EXERCISE PROMPT
Please restate each line of the data that follows word for word, skipping any image.

GIVEN INFORMATION
▼

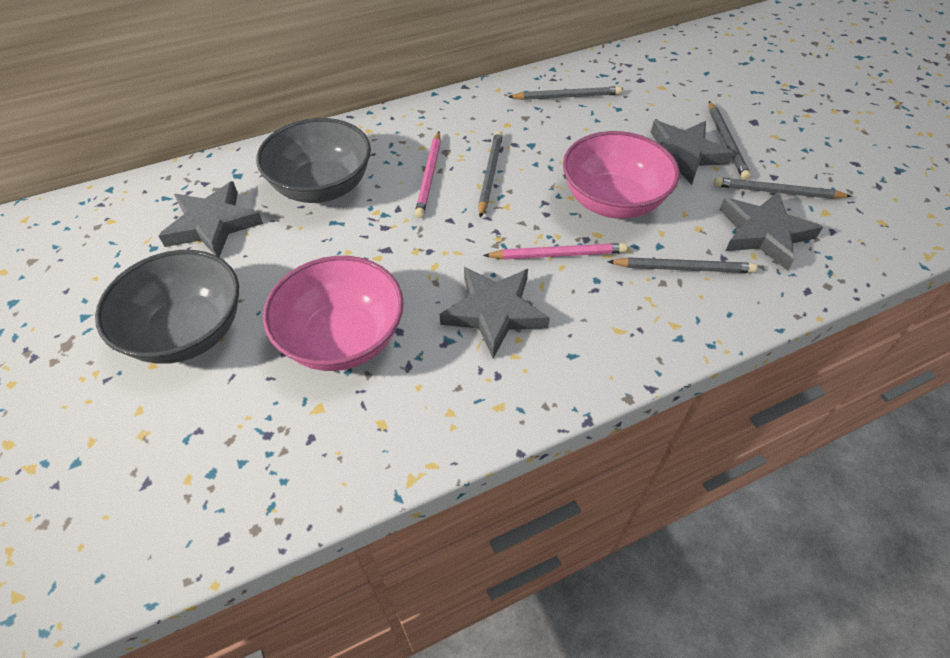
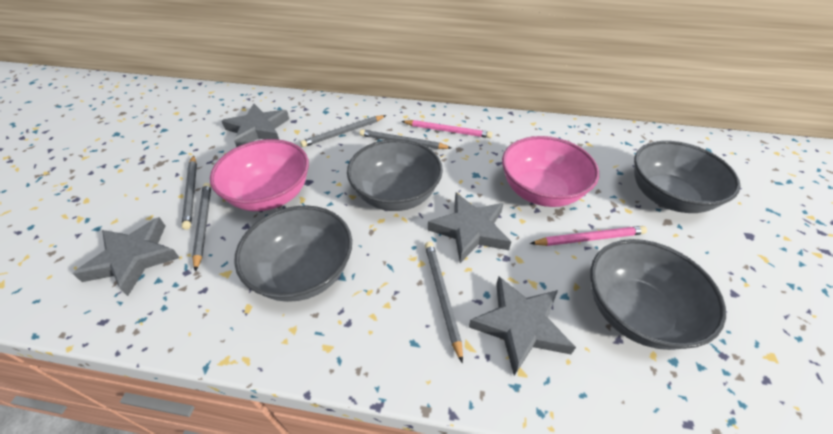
grey bowl: 2 -> 4

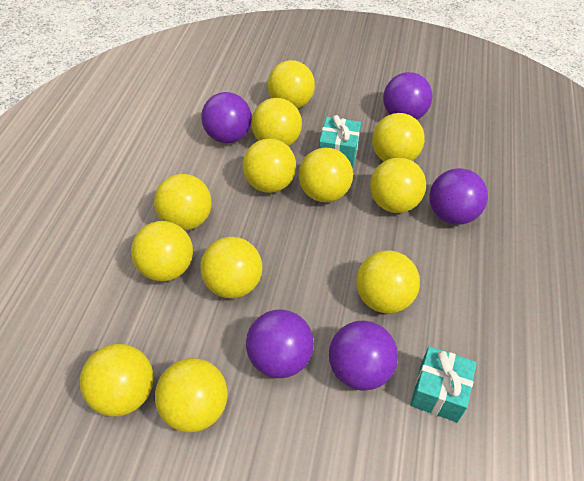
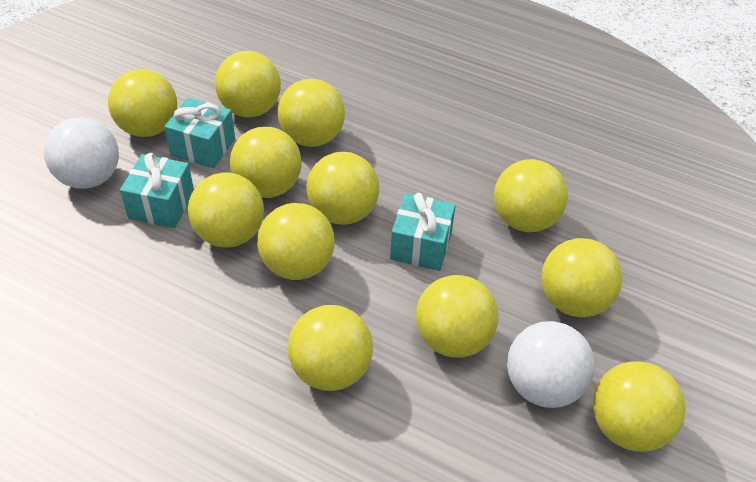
purple ball: 5 -> 0
turquoise gift: 2 -> 3
white ball: 0 -> 2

▲

YOUR RESPONSE
grey bowl: 2 -> 4

purple ball: 5 -> 0
turquoise gift: 2 -> 3
white ball: 0 -> 2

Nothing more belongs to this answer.